WORK INSTRUCTIONS:
Starting with the line that contains "pink ball [656,502,702,548] -> none" and stopping after the line that contains "yellow truck [834,355,859,393] -> none", return each line below exactly as written, with no others.

** GIVEN ENTRIES follows **

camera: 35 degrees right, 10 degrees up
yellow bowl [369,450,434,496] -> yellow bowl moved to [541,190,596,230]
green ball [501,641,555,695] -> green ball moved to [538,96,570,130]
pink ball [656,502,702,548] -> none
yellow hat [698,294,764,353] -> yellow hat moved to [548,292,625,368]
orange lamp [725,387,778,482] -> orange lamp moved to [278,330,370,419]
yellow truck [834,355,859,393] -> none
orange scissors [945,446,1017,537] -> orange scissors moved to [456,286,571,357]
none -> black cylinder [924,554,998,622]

** End of GIVEN ENTRIES **
** GIVEN ENTRIES follows **

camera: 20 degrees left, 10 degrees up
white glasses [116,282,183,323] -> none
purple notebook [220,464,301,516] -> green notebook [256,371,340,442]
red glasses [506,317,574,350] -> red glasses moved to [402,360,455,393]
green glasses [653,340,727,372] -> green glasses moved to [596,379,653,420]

** End of GIVEN ENTRIES **

EXERCISE RESPONSE:
pink ball [656,502,702,548] -> none
yellow hat [698,294,764,353] -> yellow hat moved to [548,292,625,368]
orange lamp [725,387,778,482] -> orange lamp moved to [278,330,370,419]
yellow truck [834,355,859,393] -> none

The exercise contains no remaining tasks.